§ WORK INSTRUCTIONS
Leaving out the pictures, please reproduce exactly and only the lines from the one that contains "cyan brick F1:G1" through the last line below.

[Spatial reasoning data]
▬▬▬▬▬▬▬▬▬▬
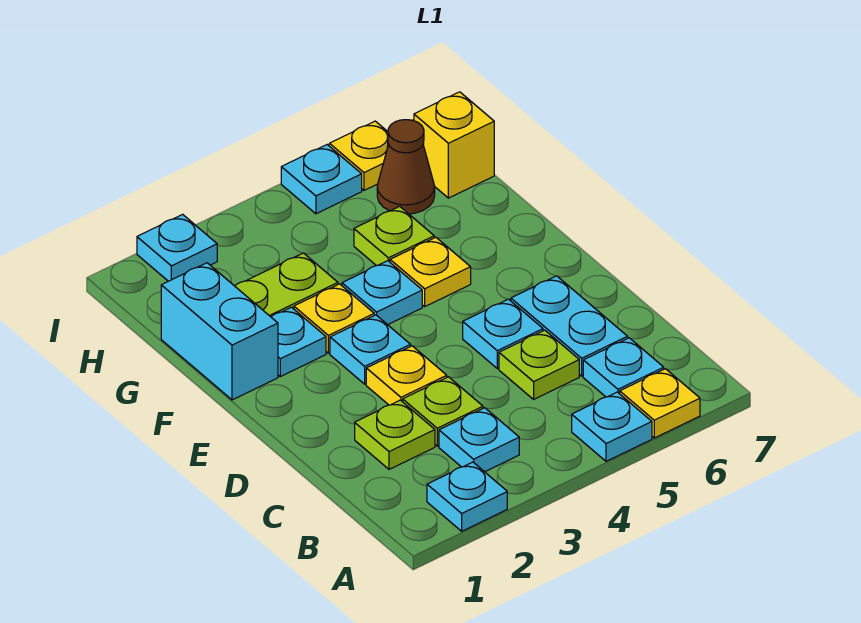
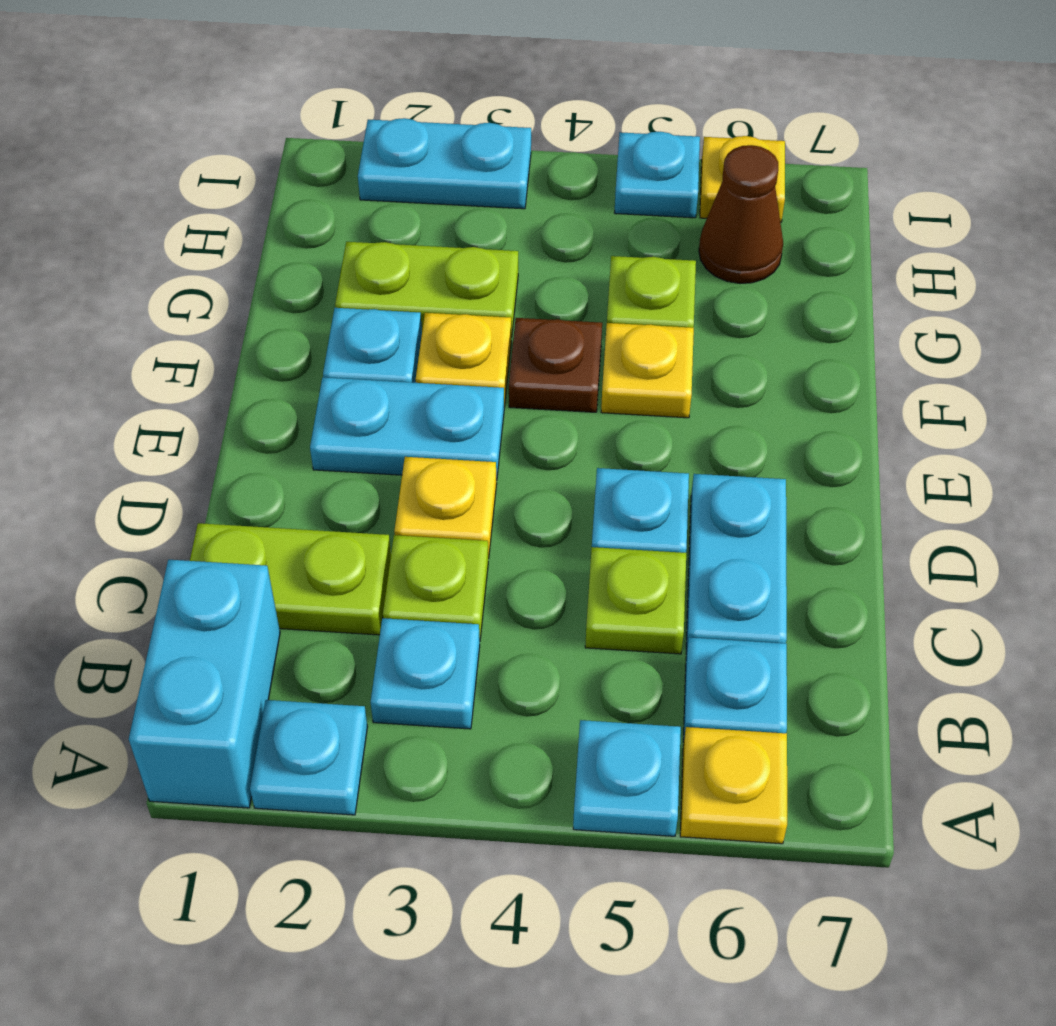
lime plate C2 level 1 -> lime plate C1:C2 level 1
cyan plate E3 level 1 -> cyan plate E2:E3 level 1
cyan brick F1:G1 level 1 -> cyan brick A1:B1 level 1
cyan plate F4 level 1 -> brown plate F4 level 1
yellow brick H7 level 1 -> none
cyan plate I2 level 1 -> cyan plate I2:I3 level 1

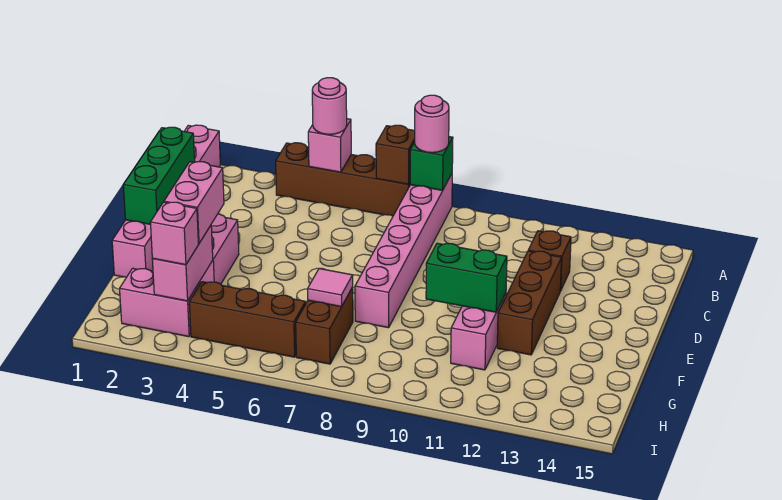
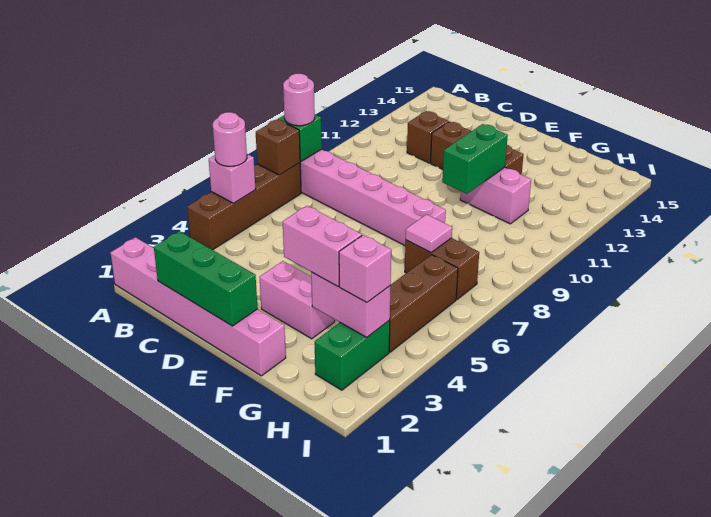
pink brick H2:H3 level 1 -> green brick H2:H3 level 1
▬▬▬▬▬▬▬▬▬▬
§ YOUR SOLUTION
cyan brick F1:G1 level 1 -> cyan brick A1:B1 level 1
cyan plate F4 level 1 -> brown plate F4 level 1
yellow brick H7 level 1 -> none
cyan plate I2 level 1 -> cyan plate I2:I3 level 1

pink brick H2:H3 level 1 -> green brick H2:H3 level 1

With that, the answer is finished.